▽

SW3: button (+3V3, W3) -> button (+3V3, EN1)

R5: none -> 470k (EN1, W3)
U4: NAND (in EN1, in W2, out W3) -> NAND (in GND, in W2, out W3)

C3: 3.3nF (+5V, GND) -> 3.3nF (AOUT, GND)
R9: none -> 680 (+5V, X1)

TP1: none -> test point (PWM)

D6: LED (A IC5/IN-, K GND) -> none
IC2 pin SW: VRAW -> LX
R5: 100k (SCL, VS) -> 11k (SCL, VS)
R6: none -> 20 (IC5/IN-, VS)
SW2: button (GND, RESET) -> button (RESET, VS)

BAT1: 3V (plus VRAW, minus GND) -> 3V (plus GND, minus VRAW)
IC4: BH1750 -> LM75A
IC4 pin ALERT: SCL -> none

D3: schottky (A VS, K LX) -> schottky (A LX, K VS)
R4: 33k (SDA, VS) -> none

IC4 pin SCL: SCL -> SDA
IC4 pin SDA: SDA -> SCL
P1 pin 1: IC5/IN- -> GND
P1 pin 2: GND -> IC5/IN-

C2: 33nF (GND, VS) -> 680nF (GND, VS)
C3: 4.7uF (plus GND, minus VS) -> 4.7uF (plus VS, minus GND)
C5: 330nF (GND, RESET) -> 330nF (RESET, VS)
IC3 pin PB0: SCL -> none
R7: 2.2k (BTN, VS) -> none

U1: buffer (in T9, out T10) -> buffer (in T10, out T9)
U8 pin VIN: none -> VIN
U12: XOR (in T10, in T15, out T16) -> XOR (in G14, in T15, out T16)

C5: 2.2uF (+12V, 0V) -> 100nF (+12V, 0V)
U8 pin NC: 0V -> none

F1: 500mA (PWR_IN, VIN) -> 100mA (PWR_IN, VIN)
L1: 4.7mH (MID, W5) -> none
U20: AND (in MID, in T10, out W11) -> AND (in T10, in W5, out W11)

△

» **Assignment**
Restate every record above, exactly, in full.

» **Written solution**
SW3: button (+3V3, W3) -> button (+3V3, EN1)

R5: none -> 470k (EN1, W3)
U4: NAND (in EN1, in W2, out W3) -> NAND (in GND, in W2, out W3)

C3: 3.3nF (+5V, GND) -> 3.3nF (AOUT, GND)
R9: none -> 680 (+5V, X1)

TP1: none -> test point (PWM)

D6: LED (A IC5/IN-, K GND) -> none
IC2 pin SW: VRAW -> LX
R5: 100k (SCL, VS) -> 11k (SCL, VS)
R6: none -> 20 (IC5/IN-, VS)
SW2: button (GND, RESET) -> button (RESET, VS)

BAT1: 3V (plus VRAW, minus GND) -> 3V (plus GND, minus VRAW)
IC4: BH1750 -> LM75A
IC4 pin ALERT: SCL -> none

D3: schottky (A VS, K LX) -> schottky (A LX, K VS)
R4: 33k (SDA, VS) -> none

IC4 pin SCL: SCL -> SDA
IC4 pin SDA: SDA -> SCL
P1 pin 1: IC5/IN- -> GND
P1 pin 2: GND -> IC5/IN-

C2: 33nF (GND, VS) -> 680nF (GND, VS)
C3: 4.7uF (plus GND, minus VS) -> 4.7uF (plus VS, minus GND)
C5: 330nF (GND, RESET) -> 330nF (RESET, VS)
IC3 pin PB0: SCL -> none
R7: 2.2k (BTN, VS) -> none

U1: buffer (in T9, out T10) -> buffer (in T10, out T9)
U8 pin VIN: none -> VIN
U12: XOR (in T10, in T15, out T16) -> XOR (in G14, in T15, out T16)

C5: 2.2uF (+12V, 0V) -> 100nF (+12V, 0V)
U8 pin NC: 0V -> none

F1: 500mA (PWR_IN, VIN) -> 100mA (PWR_IN, VIN)
L1: 4.7mH (MID, W5) -> none
U20: AND (in MID, in T10, out W11) -> AND (in T10, in W5, out W11)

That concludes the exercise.